[Spatial object tracking data]
↓↓↓

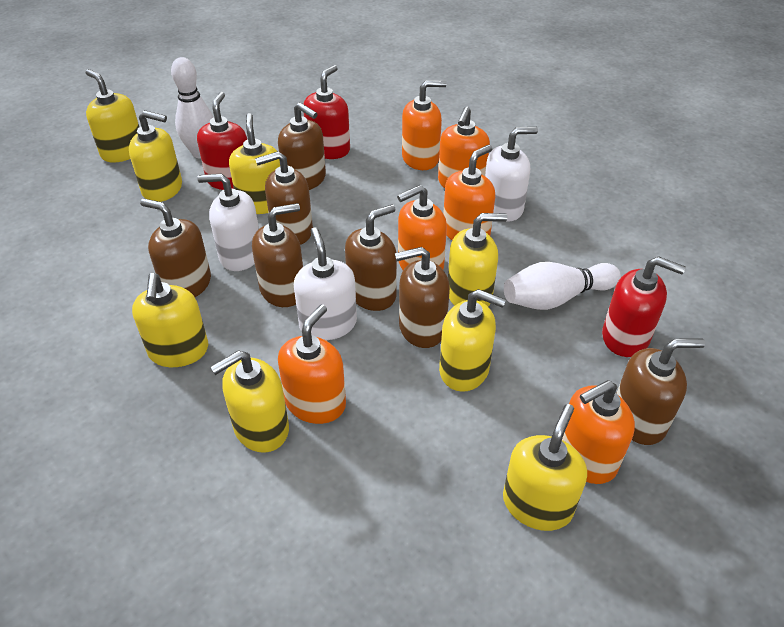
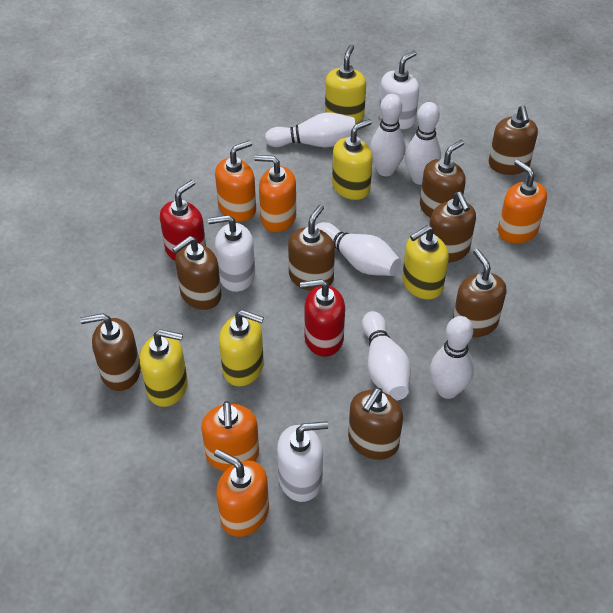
brown soap dispenser: 7 -> 8
orange soap dispenser: 6 -> 5
red soap dispenser: 3 -> 2
white bowling pin: 2 -> 6
yellow soap dispenser: 8 -> 5

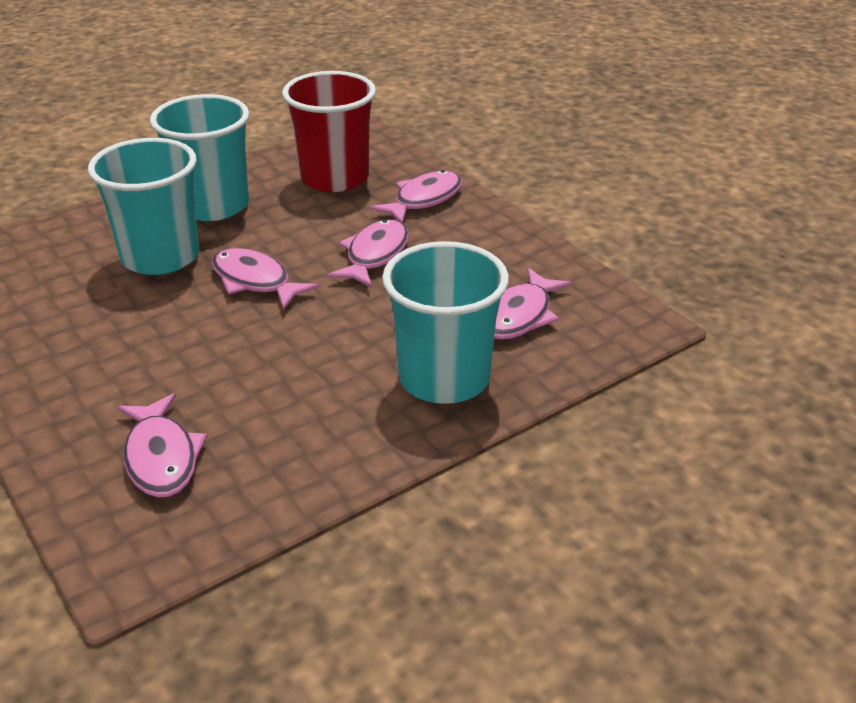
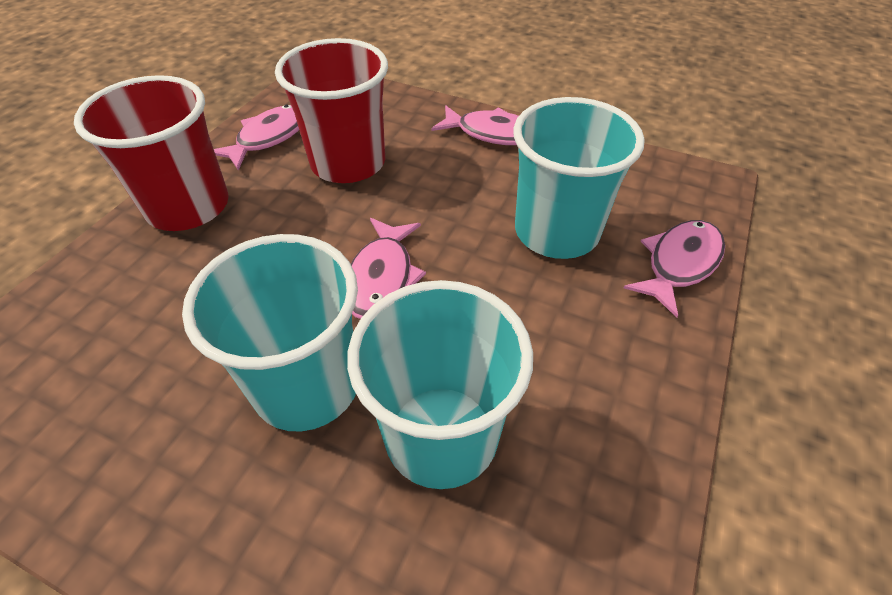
pink fish: 5 -> 4
red cup: 1 -> 2

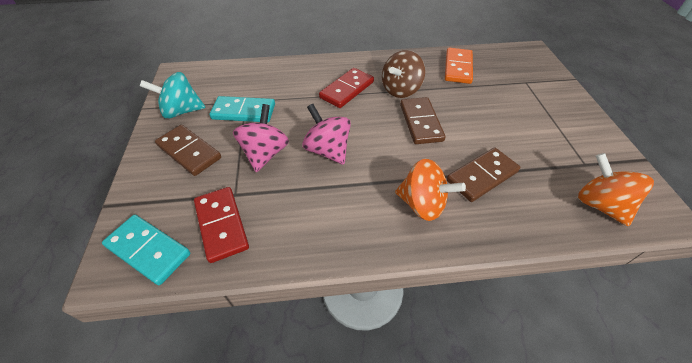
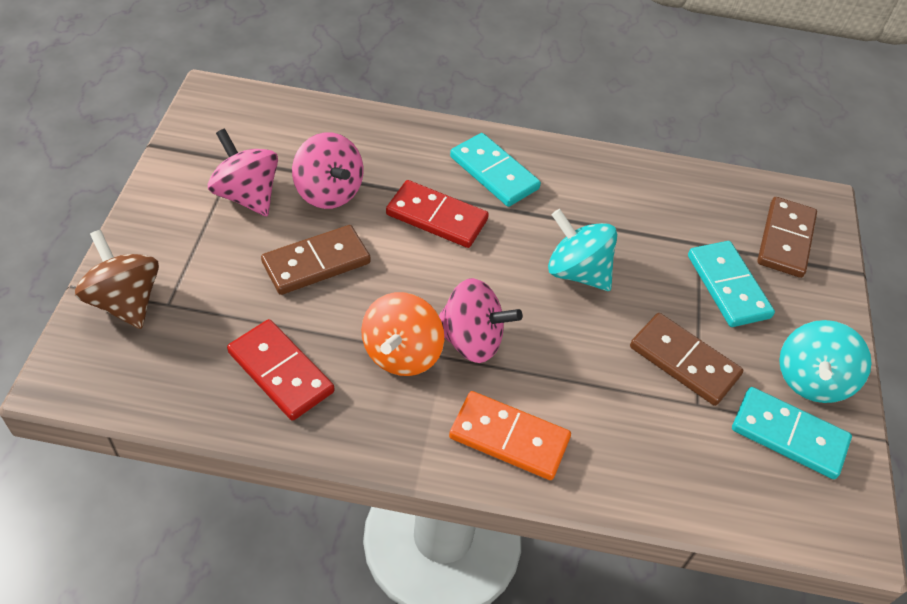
orange spinning top: 2 -> 1
pink spinning top: 2 -> 3
turquoise domino: 2 -> 3
turquoise spinning top: 1 -> 2

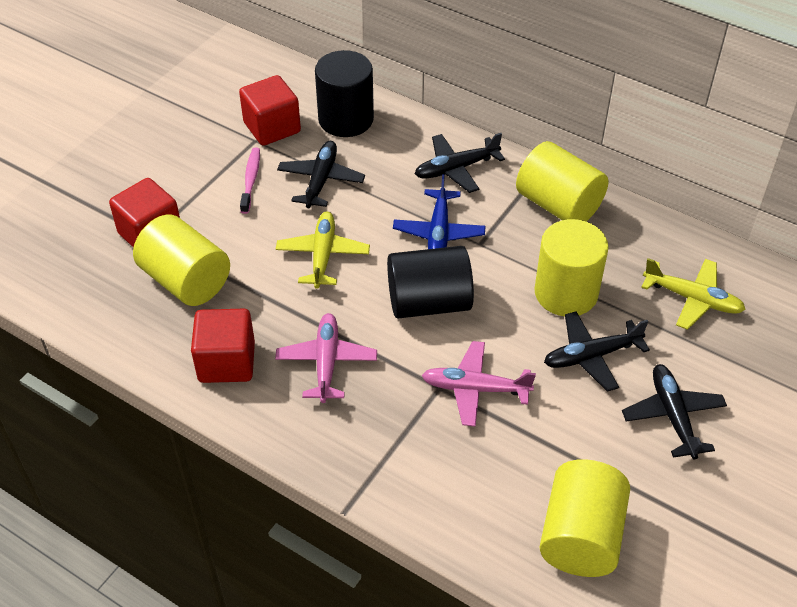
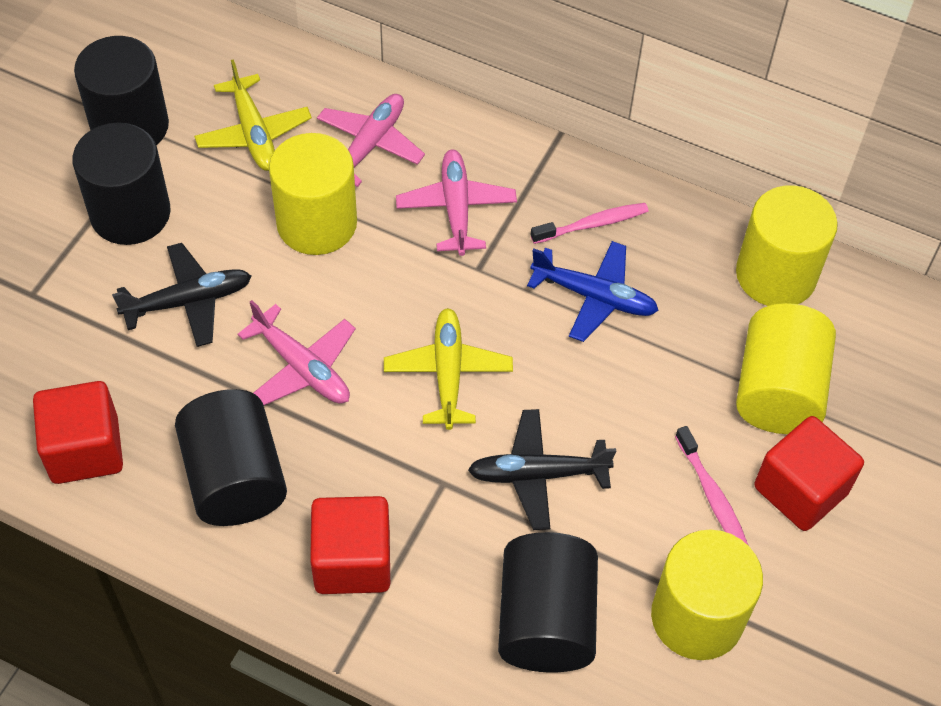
black cylinder: 2 -> 4
black plane: 4 -> 2
pink plane: 2 -> 3
pink toothbrush: 1 -> 2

↑↑↑

__WHAT YOU ARE ASKED TO DO__: Repeat, exactly and in full, every entry in the data, but not the pictures.

__COMPLETED EXERCISE__:
brown soap dispenser: 7 -> 8
orange soap dispenser: 6 -> 5
red soap dispenser: 3 -> 2
white bowling pin: 2 -> 6
yellow soap dispenser: 8 -> 5

pink fish: 5 -> 4
red cup: 1 -> 2

orange spinning top: 2 -> 1
pink spinning top: 2 -> 3
turquoise domino: 2 -> 3
turquoise spinning top: 1 -> 2

black cylinder: 2 -> 4
black plane: 4 -> 2
pink plane: 2 -> 3
pink toothbrush: 1 -> 2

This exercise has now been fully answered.